--- DATA Enclosed Below ---

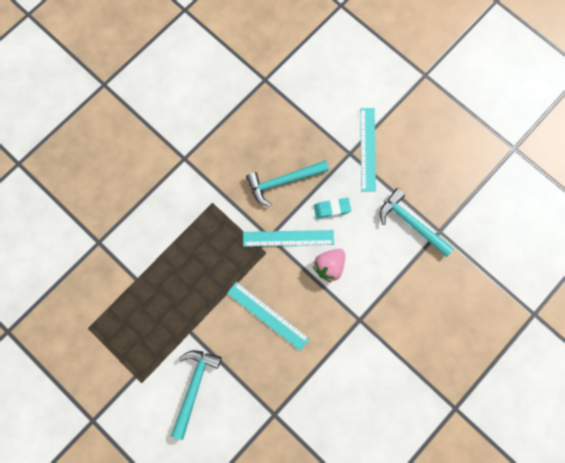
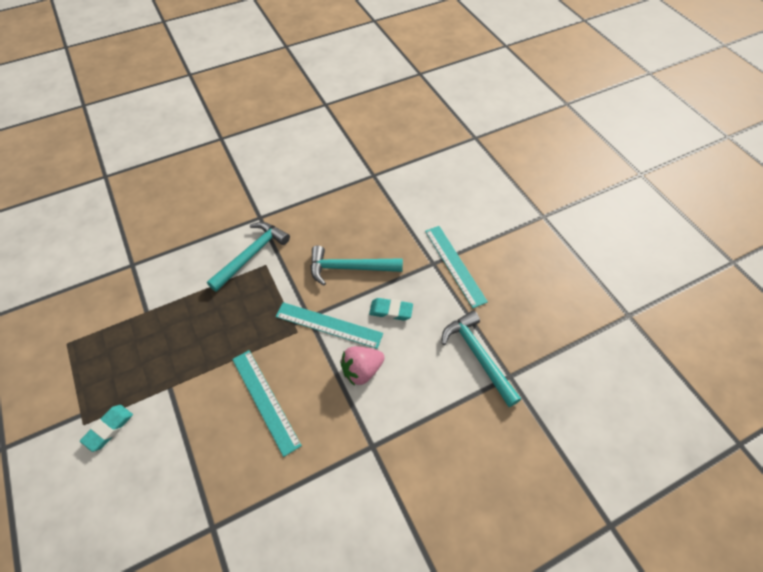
camera: 20 degrees right, 20 degrees down
(162, 378) = (109, 428): none -> turquoise eraser
(194, 387) = (137, 453): turquoise hammer -> turquoise hammer (251, 255)
(367, 149) = (454, 265): turquoise ruler -> turquoise ruler turned 45 degrees counterclockwise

--- End of Enclosed DATA ---

Everything in the listing above except the pictures should be duplicated exactly.

**WRITTEN ANSWER:**
camera: 20 degrees right, 20 degrees down
(162, 378) = (109, 428): none -> turquoise eraser
(194, 387) = (137, 453): turquoise hammer -> turquoise hammer (251, 255)
(367, 149) = (454, 265): turquoise ruler -> turquoise ruler turned 45 degrees counterclockwise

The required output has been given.